-------- SOURCE DATA --------

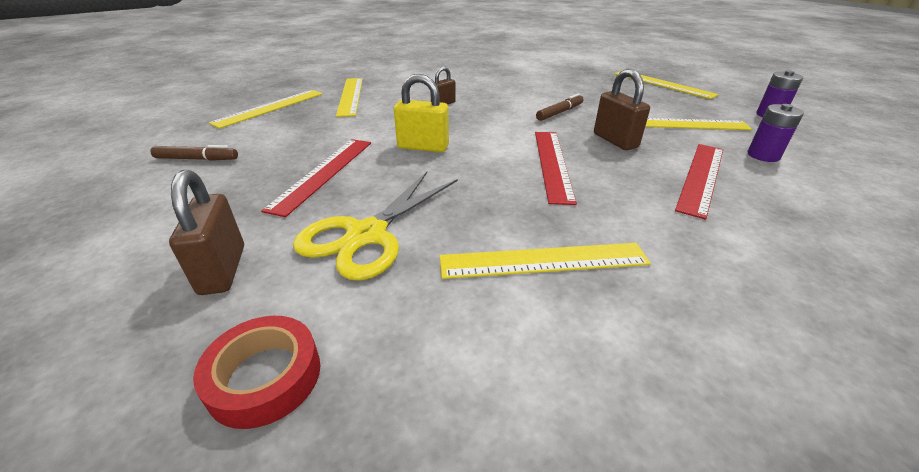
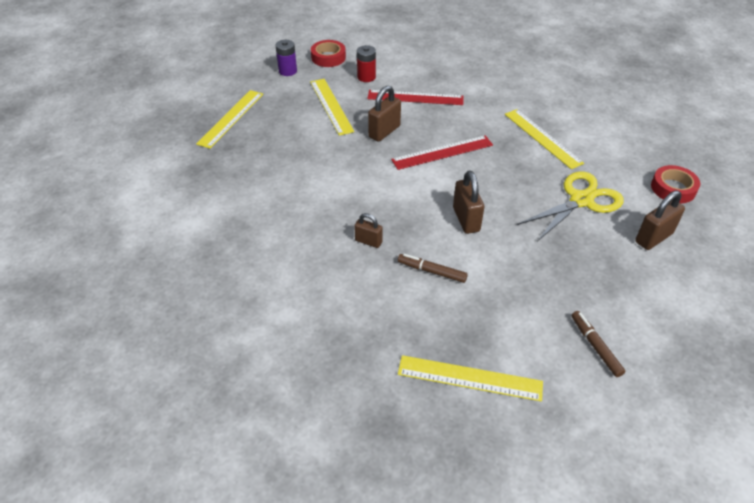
camera: 115 degrees left, 10 degrees up
(323, 173) = (545, 253): red ruler -> none
(350, 96) = (391, 326): yellow ruler -> none
(367, 235) = (581, 200): yellow scissors -> yellow scissors turned 45 degrees counterclockwise
(423, 147) = (466, 219): yellow padlock -> brown padlock
(559, 112) = (344, 165): brown marker -> brown marker (431, 271)
(763, 155) = (366, 77): purple battery -> red battery
(820, 141) = (328, 57): none -> red tape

--------

WORK TO COMPLETE
The data must be repeated exactly. Any pictures in it are to be left out.

RESULT OF THIS TASK
camera: 115 degrees left, 10 degrees up
(323, 173) = (545, 253): red ruler -> none
(350, 96) = (391, 326): yellow ruler -> none
(367, 235) = (581, 200): yellow scissors -> yellow scissors turned 45 degrees counterclockwise
(423, 147) = (466, 219): yellow padlock -> brown padlock
(559, 112) = (344, 165): brown marker -> brown marker (431, 271)
(763, 155) = (366, 77): purple battery -> red battery
(820, 141) = (328, 57): none -> red tape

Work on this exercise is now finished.